### EXCERPTED RECORDS

........

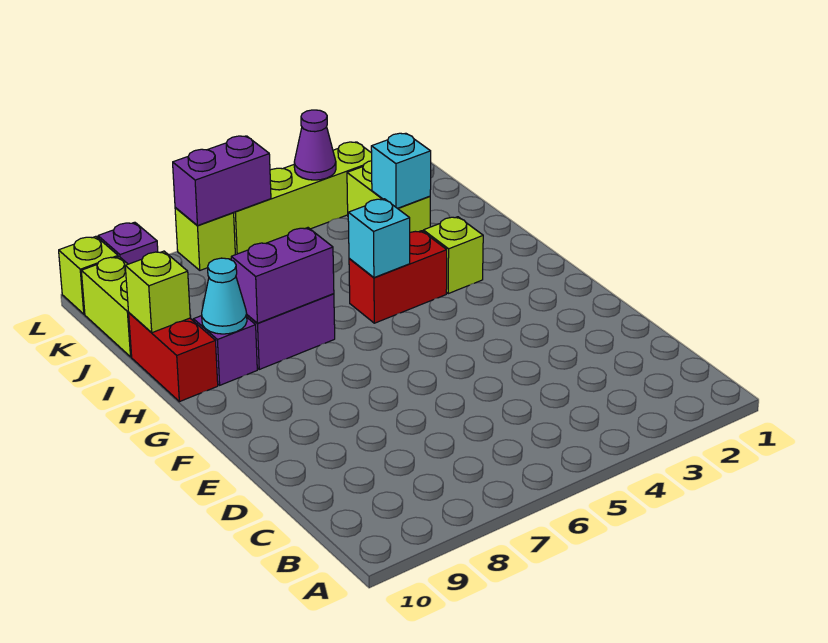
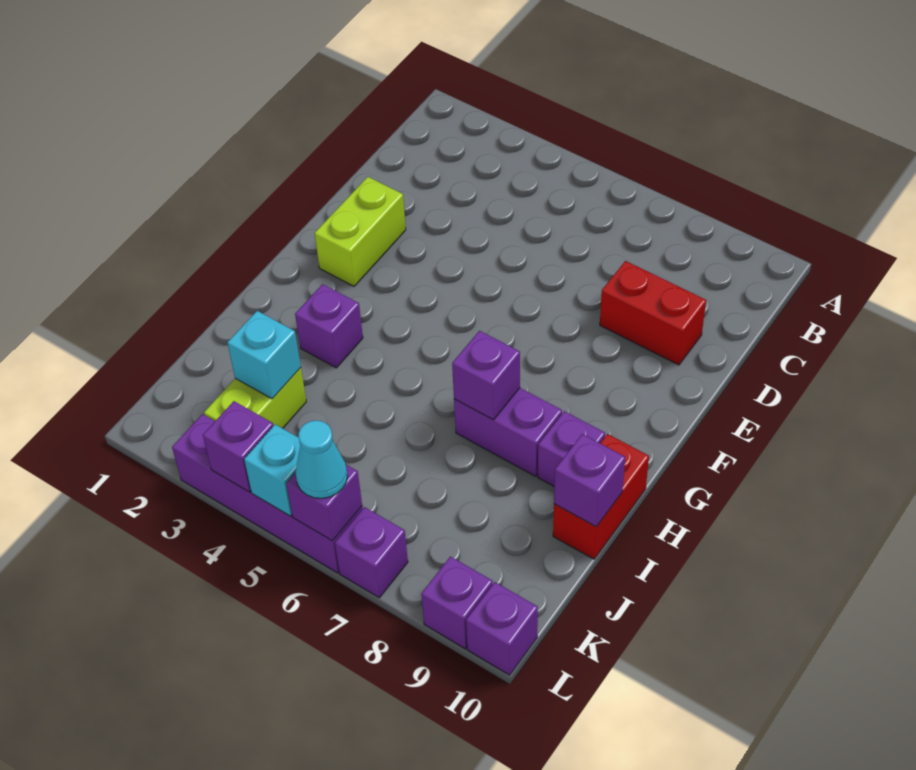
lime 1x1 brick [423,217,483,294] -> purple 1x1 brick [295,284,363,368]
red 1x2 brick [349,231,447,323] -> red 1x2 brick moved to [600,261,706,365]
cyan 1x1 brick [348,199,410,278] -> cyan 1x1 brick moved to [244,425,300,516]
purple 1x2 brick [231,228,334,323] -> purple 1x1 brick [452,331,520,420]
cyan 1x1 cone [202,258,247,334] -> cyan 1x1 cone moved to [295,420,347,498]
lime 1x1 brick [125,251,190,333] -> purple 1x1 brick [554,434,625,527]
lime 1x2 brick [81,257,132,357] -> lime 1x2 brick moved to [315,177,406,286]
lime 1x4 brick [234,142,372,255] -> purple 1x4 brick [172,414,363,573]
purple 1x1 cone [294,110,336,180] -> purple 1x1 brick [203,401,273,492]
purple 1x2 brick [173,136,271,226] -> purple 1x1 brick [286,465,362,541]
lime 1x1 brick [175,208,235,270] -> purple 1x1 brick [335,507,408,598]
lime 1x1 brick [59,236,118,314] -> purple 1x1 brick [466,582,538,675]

........

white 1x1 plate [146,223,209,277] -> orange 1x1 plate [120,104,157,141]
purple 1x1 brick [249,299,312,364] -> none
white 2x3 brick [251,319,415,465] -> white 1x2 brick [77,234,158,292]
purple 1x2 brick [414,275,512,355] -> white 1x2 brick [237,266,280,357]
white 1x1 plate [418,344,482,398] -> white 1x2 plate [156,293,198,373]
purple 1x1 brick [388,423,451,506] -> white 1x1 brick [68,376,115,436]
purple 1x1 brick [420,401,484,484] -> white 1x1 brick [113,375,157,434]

........

### ACTIVITY
Return, unchanged, the run of lines above that opens with the line containing "lime 1x1 brick [423,217,483,294]" and closes with the line containing "purple 1x1 cone". Include both.

### TASK RESPONSE
lime 1x1 brick [423,217,483,294] -> purple 1x1 brick [295,284,363,368]
red 1x2 brick [349,231,447,323] -> red 1x2 brick moved to [600,261,706,365]
cyan 1x1 brick [348,199,410,278] -> cyan 1x1 brick moved to [244,425,300,516]
purple 1x2 brick [231,228,334,323] -> purple 1x1 brick [452,331,520,420]
cyan 1x1 cone [202,258,247,334] -> cyan 1x1 cone moved to [295,420,347,498]
lime 1x1 brick [125,251,190,333] -> purple 1x1 brick [554,434,625,527]
lime 1x2 brick [81,257,132,357] -> lime 1x2 brick moved to [315,177,406,286]
lime 1x4 brick [234,142,372,255] -> purple 1x4 brick [172,414,363,573]
purple 1x1 cone [294,110,336,180] -> purple 1x1 brick [203,401,273,492]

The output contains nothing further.